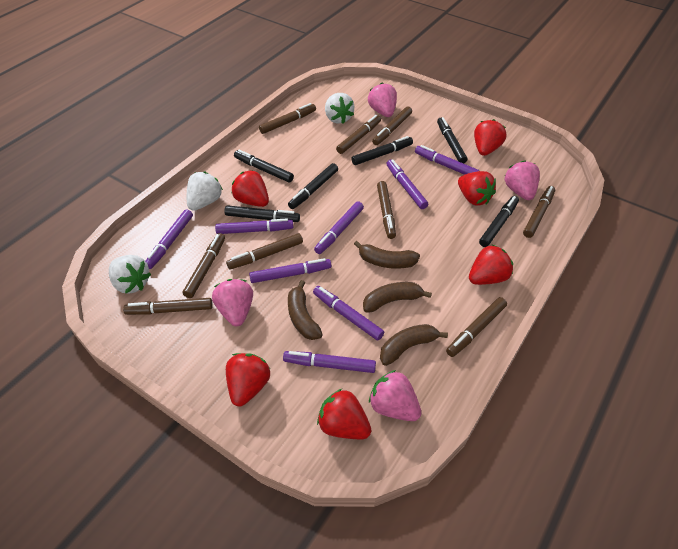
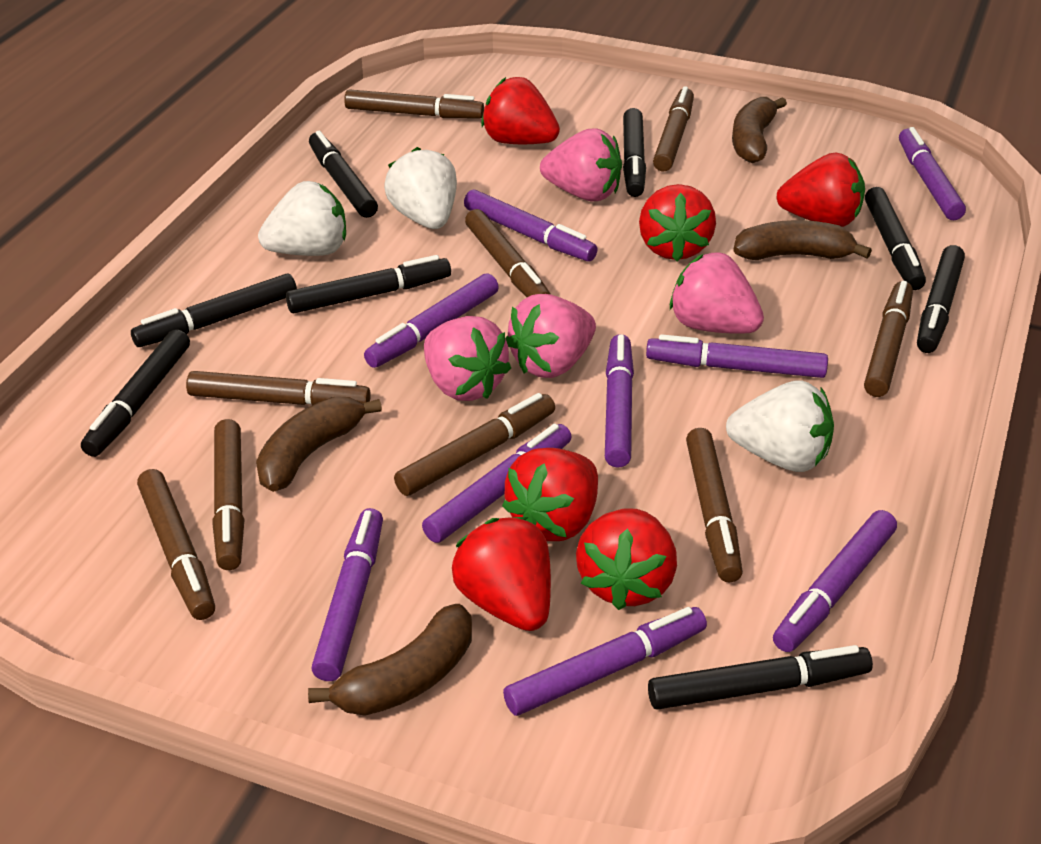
black marker: 6 -> 8
purple marker: 8 -> 9

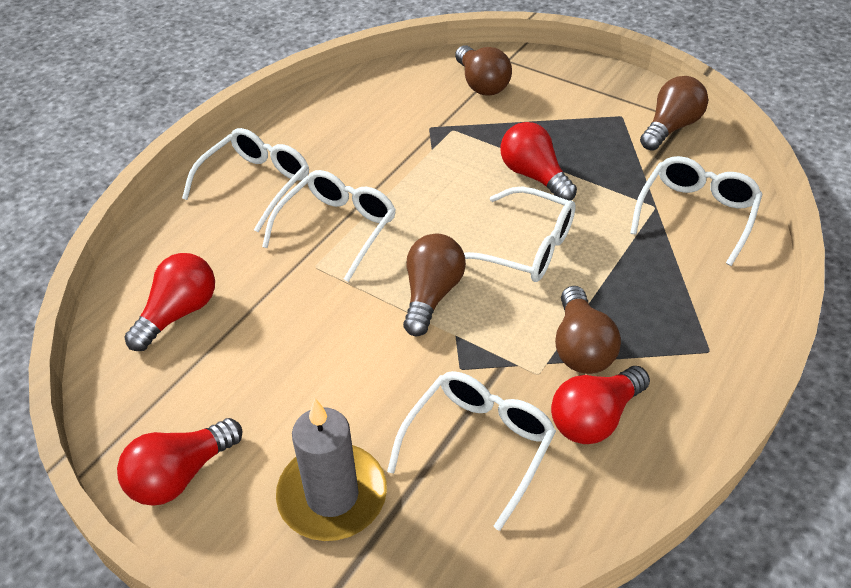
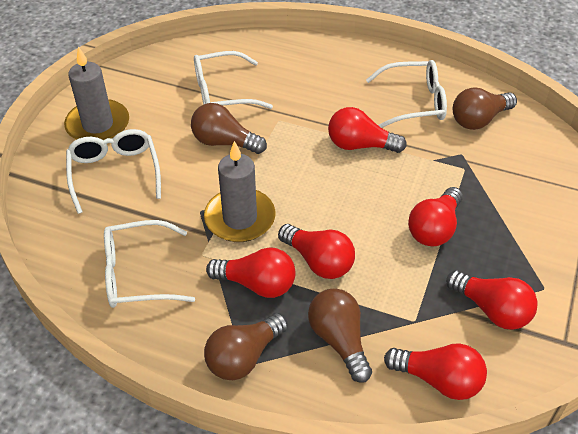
grey candle: 1 -> 2
red light bulb: 4 -> 6
white glasses: 5 -> 4

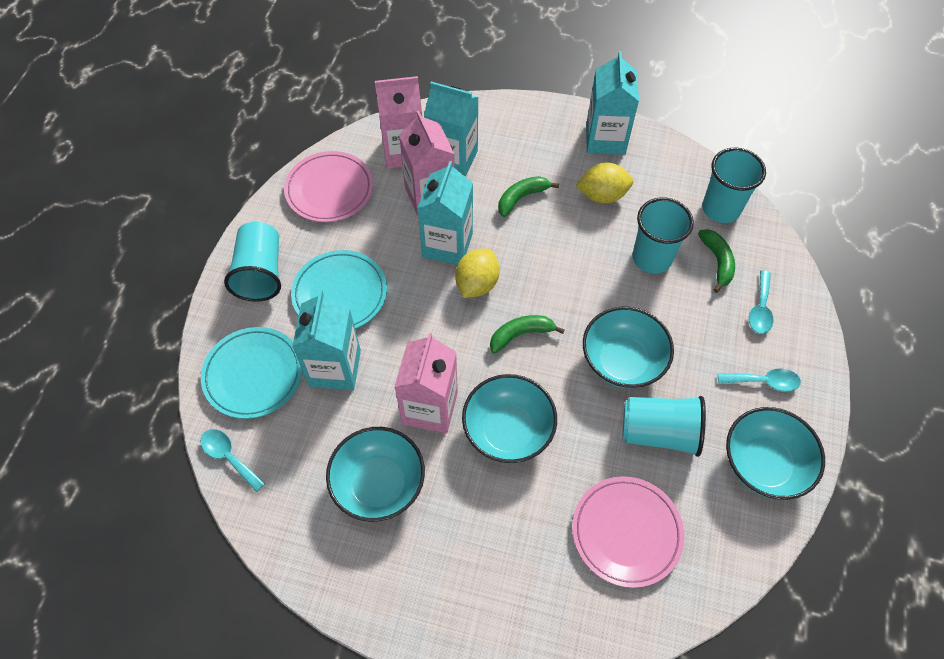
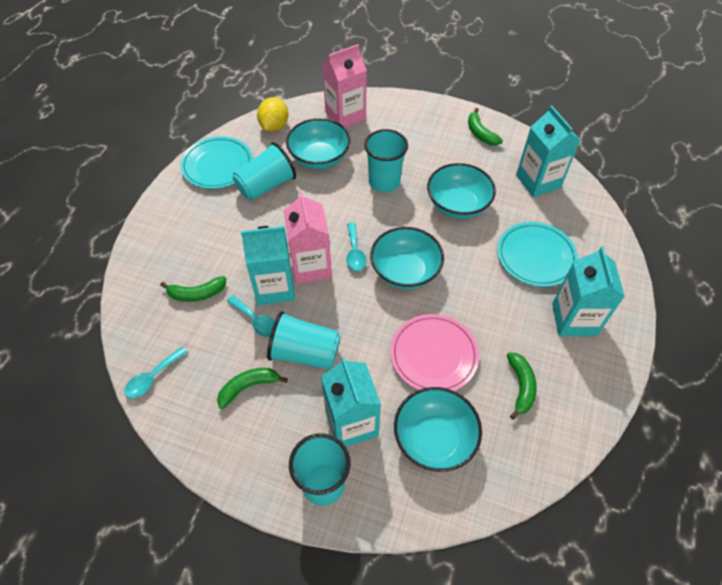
green banana: 3 -> 4
pink carton: 3 -> 2
pink plate: 2 -> 1
yellow lemon: 2 -> 1

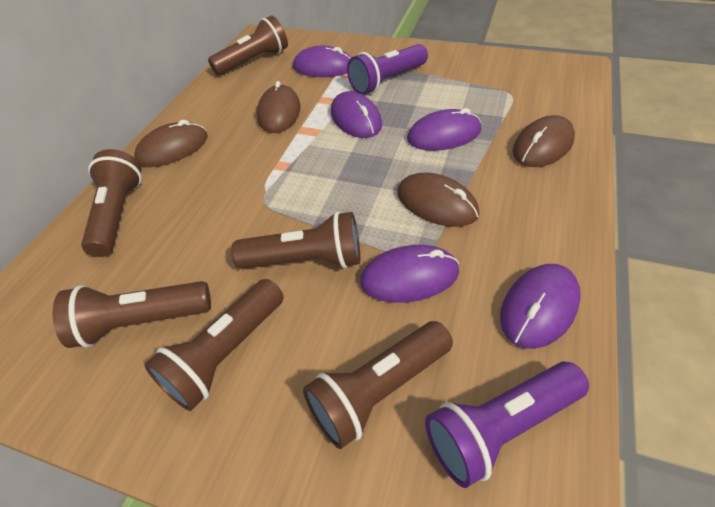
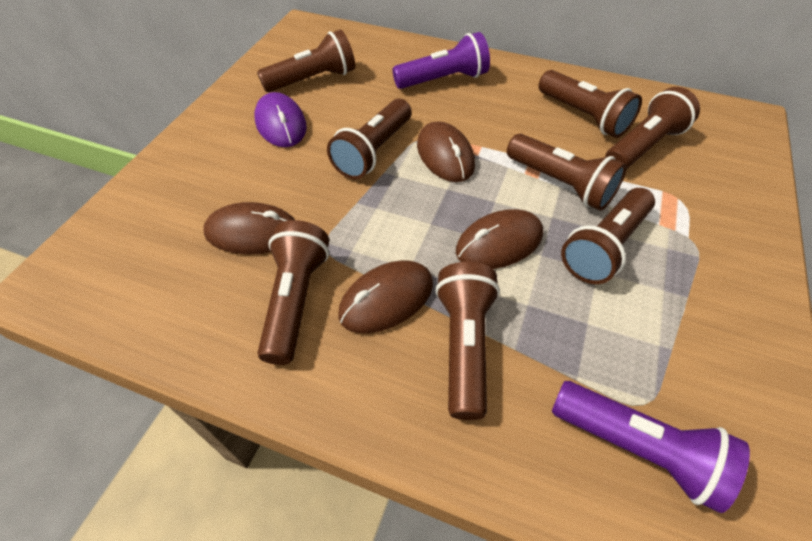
brown flashlight: 6 -> 8
purple mouse: 5 -> 1

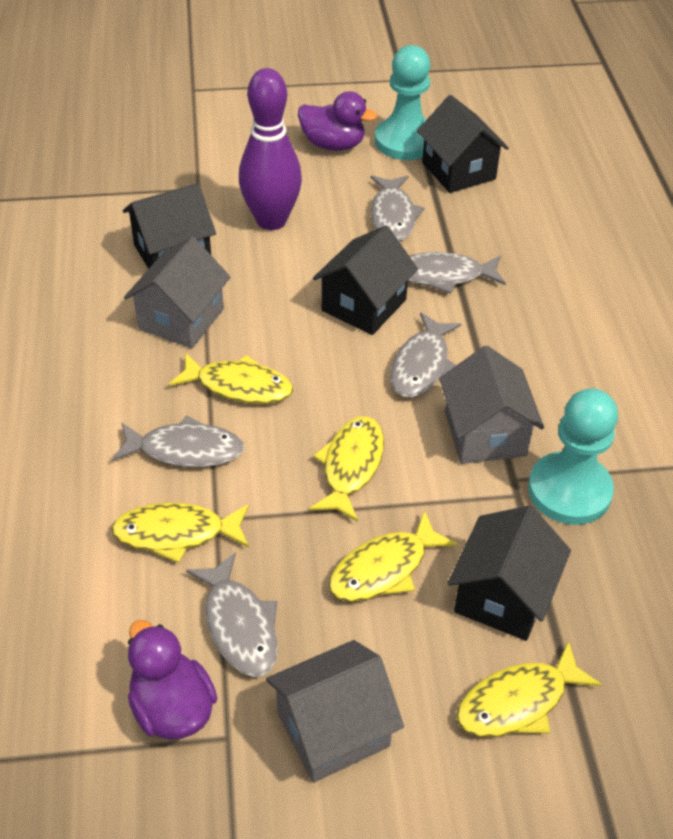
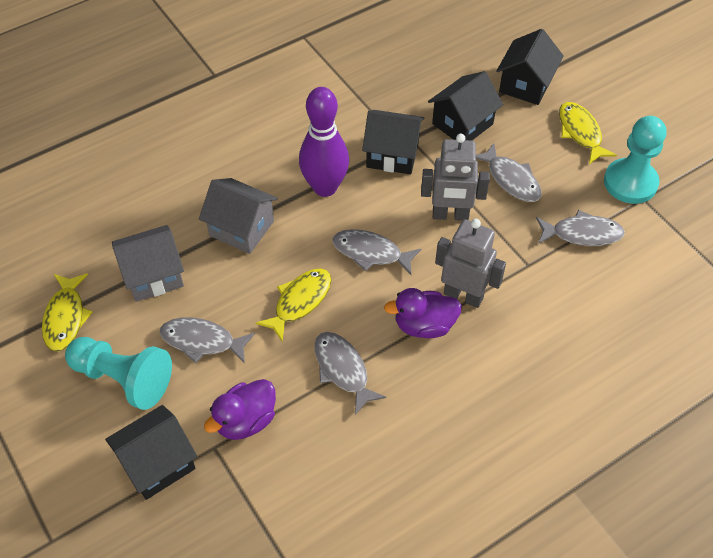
grey house: 3 -> 2
grey robot: 0 -> 2
yellow fish: 5 -> 3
----
→ **Work instructions**: The entries above are to be retyped exactly, with each picture left out.

→ **Response box**:
black marker: 6 -> 8
purple marker: 8 -> 9

grey candle: 1 -> 2
red light bulb: 4 -> 6
white glasses: 5 -> 4

green banana: 3 -> 4
pink carton: 3 -> 2
pink plate: 2 -> 1
yellow lemon: 2 -> 1

brown flashlight: 6 -> 8
purple mouse: 5 -> 1

grey house: 3 -> 2
grey robot: 0 -> 2
yellow fish: 5 -> 3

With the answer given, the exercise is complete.